# Assignment
Output the first line below and each one after it, exactly, up to and including the line holding "replace,cinta adhesiva/azul,441 456,rotulador/verde,693". Pictures should not be copied.

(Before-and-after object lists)
□ □ □ □ □

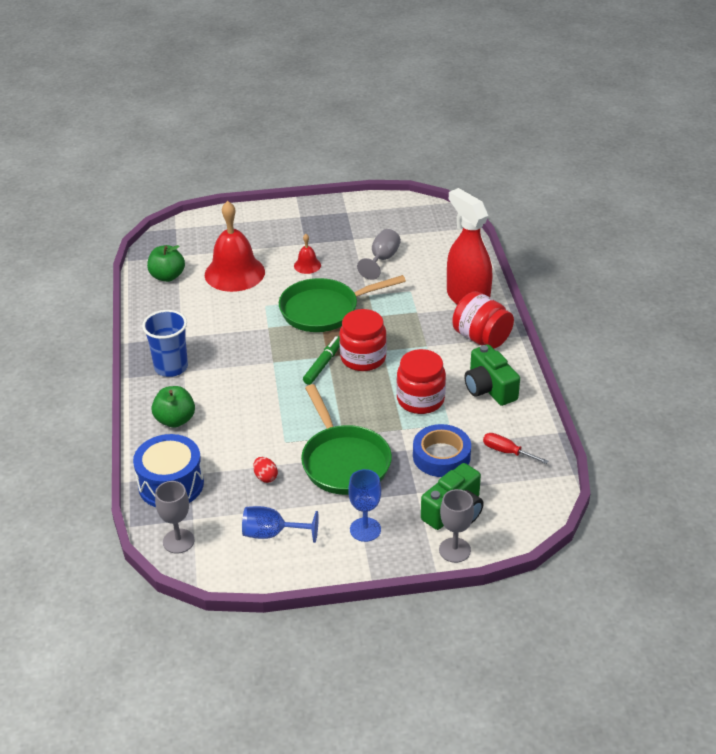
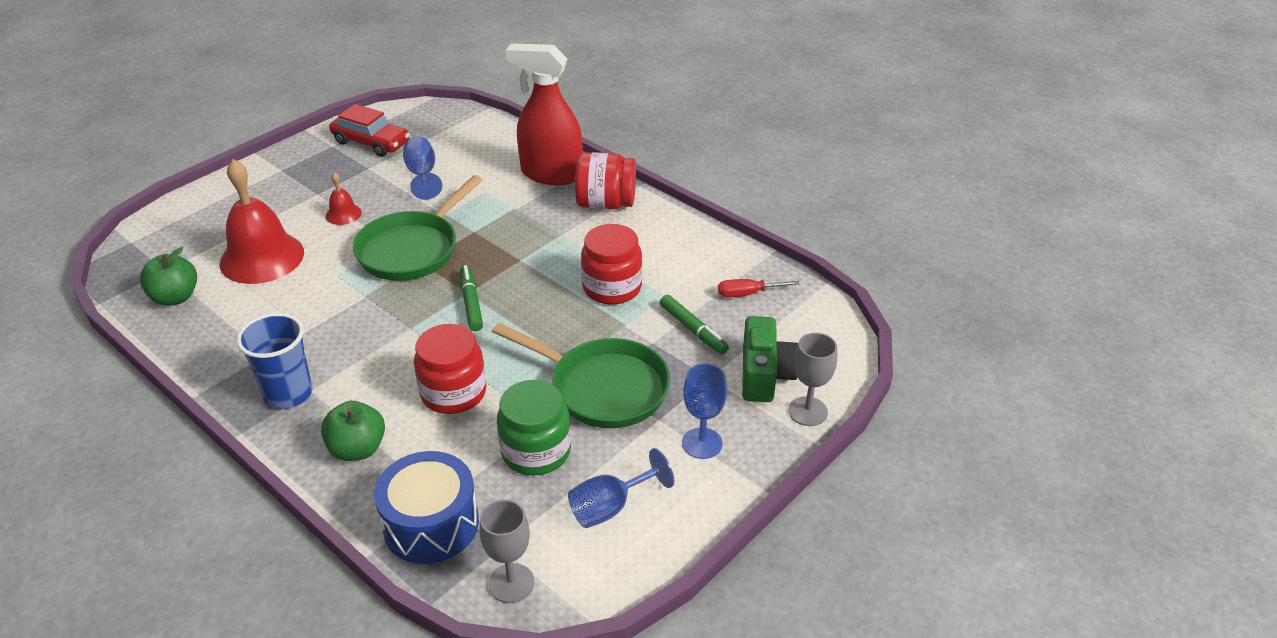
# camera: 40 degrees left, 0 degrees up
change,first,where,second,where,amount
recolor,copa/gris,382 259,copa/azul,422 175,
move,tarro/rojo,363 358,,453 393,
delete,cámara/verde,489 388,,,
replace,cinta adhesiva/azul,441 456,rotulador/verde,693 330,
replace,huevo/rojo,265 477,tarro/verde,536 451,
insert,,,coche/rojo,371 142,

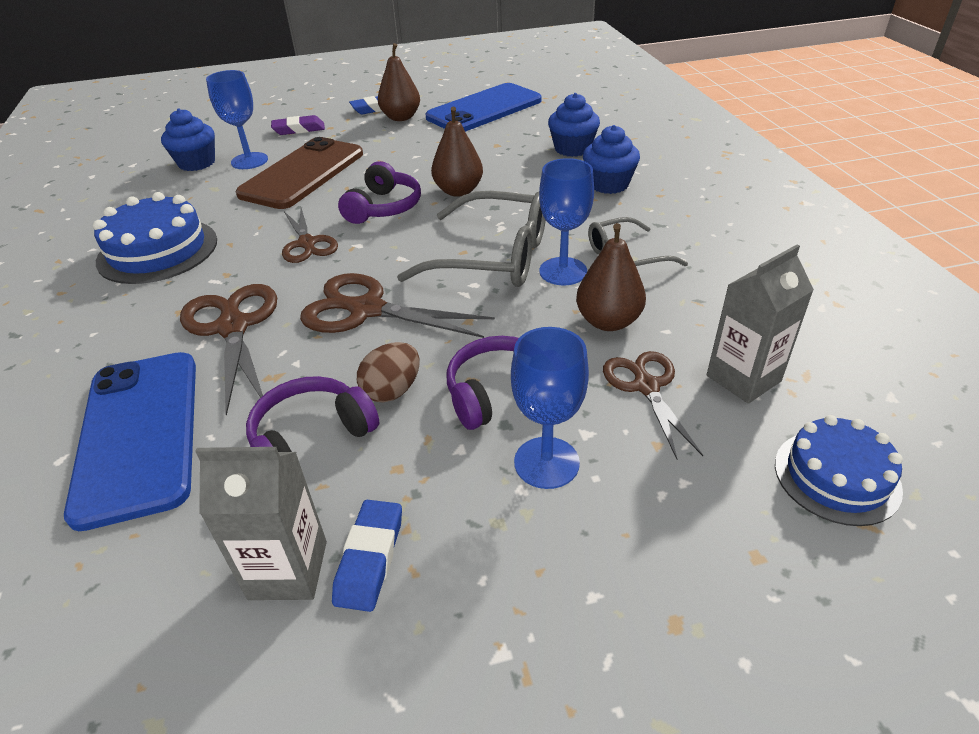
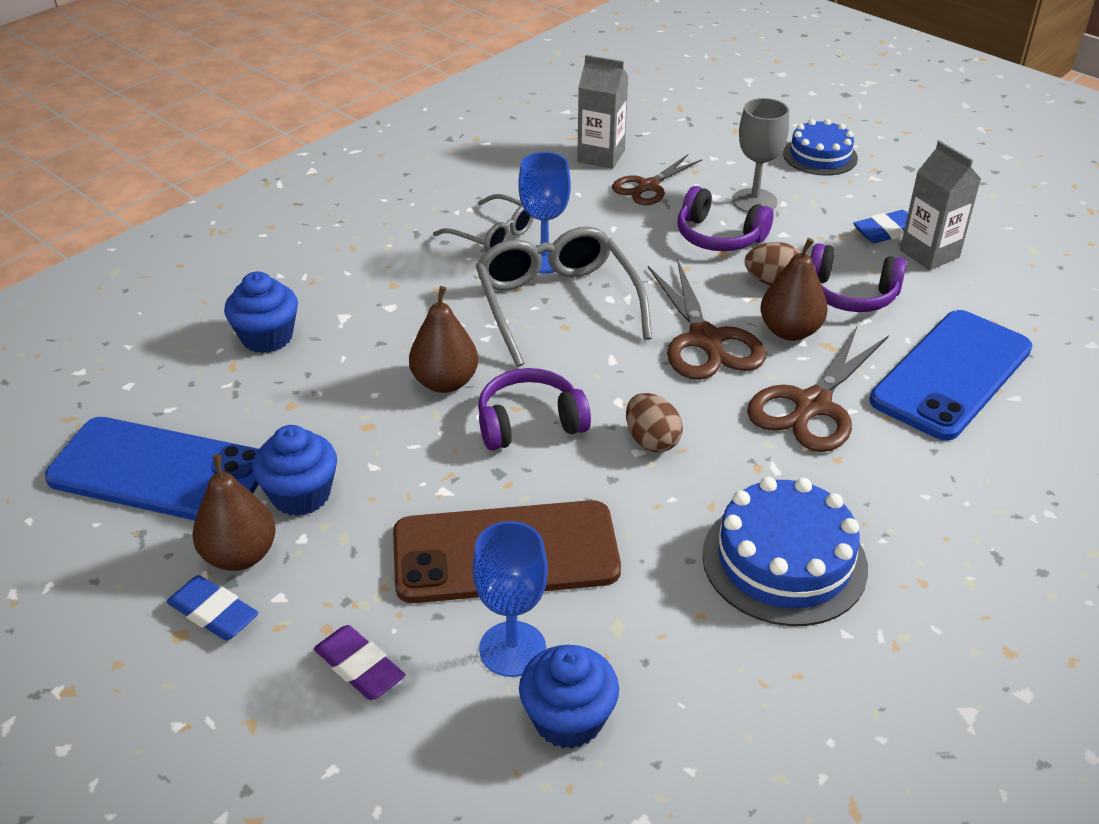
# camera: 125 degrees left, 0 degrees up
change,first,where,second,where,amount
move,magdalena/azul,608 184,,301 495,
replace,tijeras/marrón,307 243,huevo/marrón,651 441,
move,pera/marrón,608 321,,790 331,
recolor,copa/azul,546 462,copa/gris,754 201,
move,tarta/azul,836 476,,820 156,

□ □ □ □ □

# Response box
# camera: 40 degrees left, 0 degrees up
change,first,where,second,where,amount
recolor,copa/gris,382 259,copa/azul,422 175,
move,tarro/rojo,363 358,,453 393,
delete,cámara/verde,489 388,,,
replace,cinta adhesiva/azul,441 456,rotulador/verde,693 330,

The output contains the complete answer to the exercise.